## Problem details
Precisely the lines from the one with "(517, 584) = (152, 197): pink" through the end of the data, both included, must make up the response, each restated word for word.

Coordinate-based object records

*** Block opens ***

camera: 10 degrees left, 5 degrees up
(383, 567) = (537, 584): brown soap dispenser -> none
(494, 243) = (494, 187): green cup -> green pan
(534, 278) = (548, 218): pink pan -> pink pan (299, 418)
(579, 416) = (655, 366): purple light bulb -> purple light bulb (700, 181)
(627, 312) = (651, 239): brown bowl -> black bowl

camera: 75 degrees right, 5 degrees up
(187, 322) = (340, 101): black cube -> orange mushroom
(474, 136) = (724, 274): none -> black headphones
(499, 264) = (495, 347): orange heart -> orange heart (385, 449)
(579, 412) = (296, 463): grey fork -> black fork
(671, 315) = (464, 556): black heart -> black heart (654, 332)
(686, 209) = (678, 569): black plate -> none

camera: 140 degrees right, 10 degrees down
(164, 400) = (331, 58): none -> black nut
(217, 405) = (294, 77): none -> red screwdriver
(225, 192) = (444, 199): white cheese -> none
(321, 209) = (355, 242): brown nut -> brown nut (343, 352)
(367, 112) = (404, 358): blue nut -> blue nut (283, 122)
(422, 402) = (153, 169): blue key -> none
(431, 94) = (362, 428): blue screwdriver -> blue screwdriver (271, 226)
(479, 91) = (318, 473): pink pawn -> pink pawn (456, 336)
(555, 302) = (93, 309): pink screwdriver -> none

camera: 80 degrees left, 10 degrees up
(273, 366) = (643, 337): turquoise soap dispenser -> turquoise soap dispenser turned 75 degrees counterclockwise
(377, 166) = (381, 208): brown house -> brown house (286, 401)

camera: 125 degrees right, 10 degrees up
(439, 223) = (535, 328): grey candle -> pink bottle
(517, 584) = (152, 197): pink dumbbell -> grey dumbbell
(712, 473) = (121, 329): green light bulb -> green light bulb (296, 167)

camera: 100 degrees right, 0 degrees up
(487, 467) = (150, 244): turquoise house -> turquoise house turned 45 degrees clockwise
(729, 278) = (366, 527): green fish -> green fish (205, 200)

*** Block closes ***

## Response to this task
(517, 584) = (152, 197): pink dumbbell -> grey dumbbell
(712, 473) = (121, 329): green light bulb -> green light bulb (296, 167)

camera: 100 degrees right, 0 degrees up
(487, 467) = (150, 244): turquoise house -> turquoise house turned 45 degrees clockwise
(729, 278) = (366, 527): green fish -> green fish (205, 200)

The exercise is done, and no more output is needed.